[START MATERIAL FOR THIS TASK]

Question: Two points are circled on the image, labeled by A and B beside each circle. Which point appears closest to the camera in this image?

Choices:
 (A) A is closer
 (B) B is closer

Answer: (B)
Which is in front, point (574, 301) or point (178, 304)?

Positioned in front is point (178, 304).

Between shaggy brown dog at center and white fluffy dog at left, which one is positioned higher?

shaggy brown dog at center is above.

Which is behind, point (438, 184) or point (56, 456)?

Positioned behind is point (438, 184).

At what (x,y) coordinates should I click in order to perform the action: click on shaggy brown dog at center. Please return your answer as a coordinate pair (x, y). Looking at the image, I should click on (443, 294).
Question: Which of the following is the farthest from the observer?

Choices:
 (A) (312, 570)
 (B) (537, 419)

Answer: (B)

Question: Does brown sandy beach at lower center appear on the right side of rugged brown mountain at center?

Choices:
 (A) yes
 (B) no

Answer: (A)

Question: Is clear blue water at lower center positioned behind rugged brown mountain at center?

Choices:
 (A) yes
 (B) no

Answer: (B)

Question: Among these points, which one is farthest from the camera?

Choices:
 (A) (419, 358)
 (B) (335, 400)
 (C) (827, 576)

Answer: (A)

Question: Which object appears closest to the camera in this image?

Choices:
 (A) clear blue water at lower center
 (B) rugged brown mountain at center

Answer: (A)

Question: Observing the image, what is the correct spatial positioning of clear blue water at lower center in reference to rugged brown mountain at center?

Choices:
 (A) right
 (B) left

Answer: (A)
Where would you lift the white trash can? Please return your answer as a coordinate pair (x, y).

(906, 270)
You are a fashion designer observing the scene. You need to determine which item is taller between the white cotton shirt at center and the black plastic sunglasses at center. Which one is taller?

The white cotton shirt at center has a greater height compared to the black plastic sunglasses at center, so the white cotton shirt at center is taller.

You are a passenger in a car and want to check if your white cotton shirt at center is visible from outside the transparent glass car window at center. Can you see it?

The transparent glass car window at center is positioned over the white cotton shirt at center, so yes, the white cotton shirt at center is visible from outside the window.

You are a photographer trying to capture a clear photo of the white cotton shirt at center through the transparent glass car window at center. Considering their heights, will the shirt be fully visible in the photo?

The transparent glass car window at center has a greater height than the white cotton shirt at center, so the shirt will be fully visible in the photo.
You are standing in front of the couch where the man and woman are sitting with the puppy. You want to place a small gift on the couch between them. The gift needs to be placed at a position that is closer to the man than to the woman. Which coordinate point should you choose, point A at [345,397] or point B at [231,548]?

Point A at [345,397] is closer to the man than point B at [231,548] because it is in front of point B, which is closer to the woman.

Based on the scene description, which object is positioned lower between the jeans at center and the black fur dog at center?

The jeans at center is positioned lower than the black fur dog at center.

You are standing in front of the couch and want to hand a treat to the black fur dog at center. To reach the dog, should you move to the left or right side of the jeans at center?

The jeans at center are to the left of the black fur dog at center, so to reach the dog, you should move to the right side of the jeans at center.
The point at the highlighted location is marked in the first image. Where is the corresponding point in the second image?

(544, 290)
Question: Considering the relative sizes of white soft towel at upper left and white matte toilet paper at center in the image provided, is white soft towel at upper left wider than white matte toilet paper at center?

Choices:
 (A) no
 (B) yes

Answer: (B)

[END MATERIAL FOR THIS TASK]

▸ TASK STATEMENT:
Please reproduce all of the data above word for word.

▸ TASK RESULT:
Question: Two points are circled on the image, labeled by A and B beside each circle. Which point appears closest to the camera in this image?

Choices:
 (A) A is closer
 (B) B is closer

Answer: (B)
Which is in front, point (574, 301) or point (178, 304)?

Positioned in front is point (178, 304).

Between shaggy brown dog at center and white fluffy dog at left, which one is positioned higher?

shaggy brown dog at center is above.

Which is behind, point (438, 184) or point (56, 456)?

Positioned behind is point (438, 184).

At what (x,y) coordinates should I click in order to perform the action: click on shaggy brown dog at center. Please return your answer as a coordinate pair (x, y). Looking at the image, I should click on (443, 294).
Question: Which of the following is the farthest from the observer?

Choices:
 (A) (312, 570)
 (B) (537, 419)

Answer: (B)

Question: Does brown sandy beach at lower center appear on the right side of rugged brown mountain at center?

Choices:
 (A) yes
 (B) no

Answer: (A)

Question: Is clear blue water at lower center positioned behind rugged brown mountain at center?

Choices:
 (A) yes
 (B) no

Answer: (B)

Question: Among these points, which one is farthest from the camera?

Choices:
 (A) (419, 358)
 (B) (335, 400)
 (C) (827, 576)

Answer: (A)

Question: Which object appears closest to the camera in this image?

Choices:
 (A) clear blue water at lower center
 (B) rugged brown mountain at center

Answer: (A)

Question: Observing the image, what is the correct spatial positioning of clear blue water at lower center in reference to rugged brown mountain at center?

Choices:
 (A) right
 (B) left

Answer: (A)
Where would you lift the white trash can? Please return your answer as a coordinate pair (x, y).

(906, 270)
You are a fashion designer observing the scene. You need to determine which item is taller between the white cotton shirt at center and the black plastic sunglasses at center. Which one is taller?

The white cotton shirt at center has a greater height compared to the black plastic sunglasses at center, so the white cotton shirt at center is taller.

You are a passenger in a car and want to check if your white cotton shirt at center is visible from outside the transparent glass car window at center. Can you see it?

The transparent glass car window at center is positioned over the white cotton shirt at center, so yes, the white cotton shirt at center is visible from outside the window.

You are a photographer trying to capture a clear photo of the white cotton shirt at center through the transparent glass car window at center. Considering their heights, will the shirt be fully visible in the photo?

The transparent glass car window at center has a greater height than the white cotton shirt at center, so the shirt will be fully visible in the photo.
You are standing in front of the couch where the man and woman are sitting with the puppy. You want to place a small gift on the couch between them. The gift needs to be placed at a position that is closer to the man than to the woman. Which coordinate point should you choose, point A at [345,397] or point B at [231,548]?

Point A at [345,397] is closer to the man than point B at [231,548] because it is in front of point B, which is closer to the woman.

Based on the scene description, which object is positioned lower between the jeans at center and the black fur dog at center?

The jeans at center is positioned lower than the black fur dog at center.

You are standing in front of the couch and want to hand a treat to the black fur dog at center. To reach the dog, should you move to the left or right side of the jeans at center?

The jeans at center are to the left of the black fur dog at center, so to reach the dog, you should move to the right side of the jeans at center.
The point at the highlighted location is marked in the first image. Where is the corresponding point in the second image?

(544, 290)
Question: Considering the relative sizes of white soft towel at upper left and white matte toilet paper at center in the image provided, is white soft towel at upper left wider than white matte toilet paper at center?

Choices:
 (A) no
 (B) yes

Answer: (B)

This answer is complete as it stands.